Exercise description: All lines in the records below with the word "minus" must be returned.

Records contained in a dataset:
***

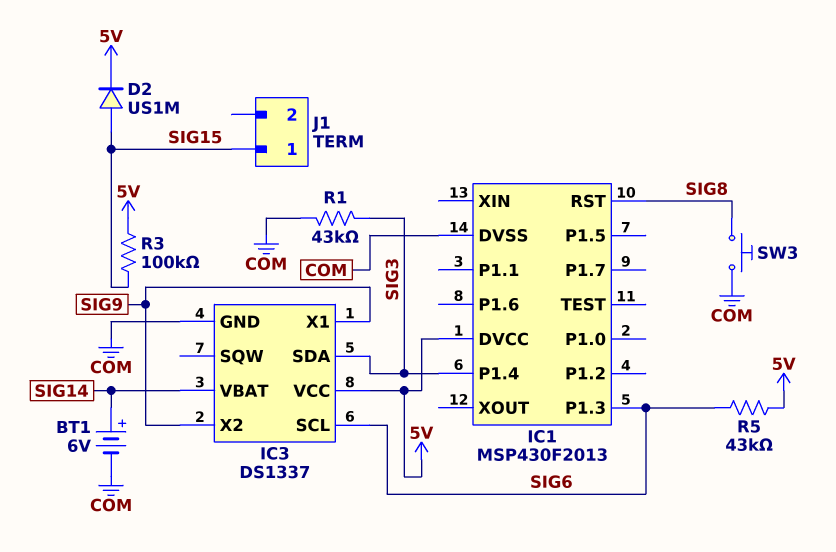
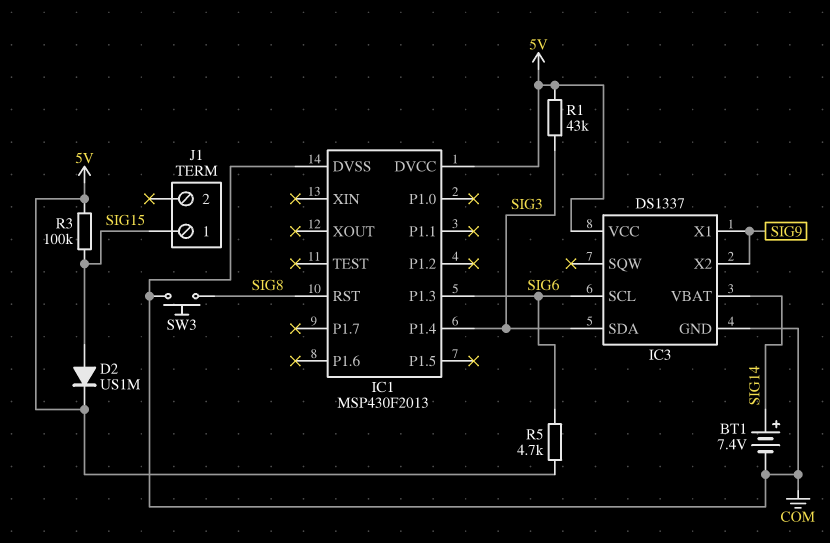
BT1: 6V (plus SIG14, minus COM) -> 7.4V (plus SIG14, minus COM)
R1: 43k (COM, SIG3) -> 43k (5V, SIG3)
R5: 43k (5V, SIG6) -> 4.7k (5V, SIG6)

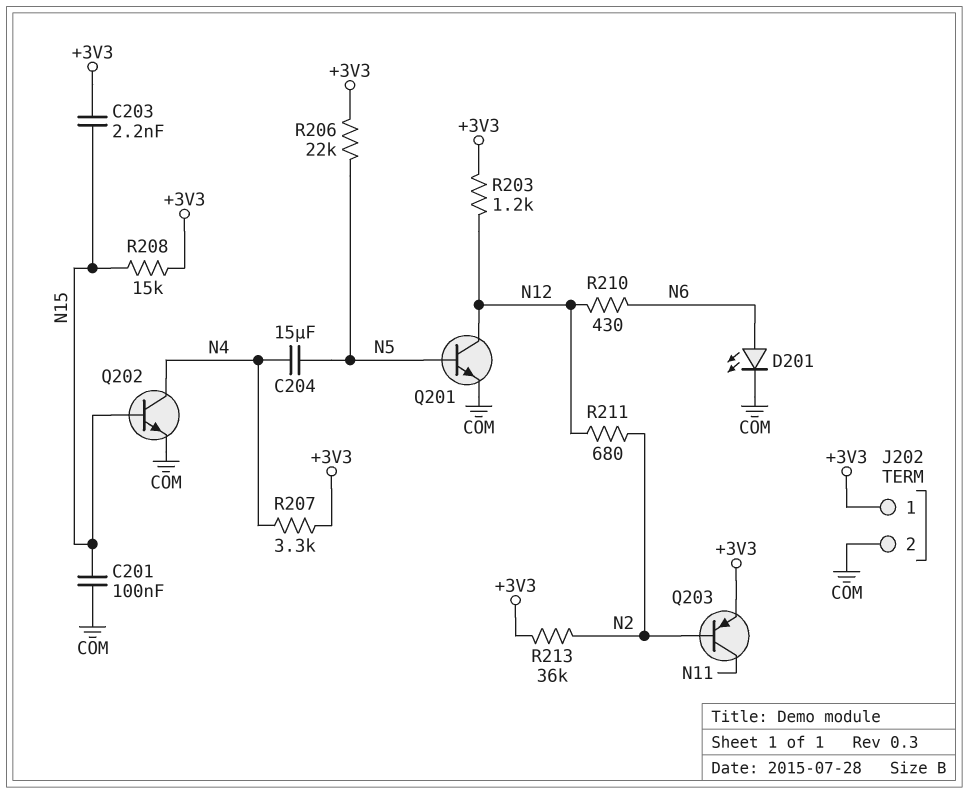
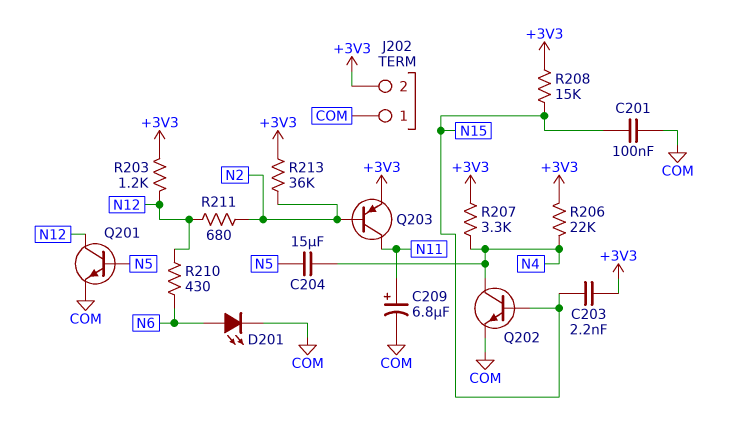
C209: none -> 6.8uF (plus N11, minus COM)
J202 pin 1: +3V3 -> COM
J202 pin 2: COM -> +3V3
R206: 22k (+3V3, N5) -> 22k (+3V3, N4)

***

Response:
BT1: 6V (plus SIG14, minus COM) -> 7.4V (plus SIG14, minus COM)
C209: none -> 6.8uF (plus N11, minus COM)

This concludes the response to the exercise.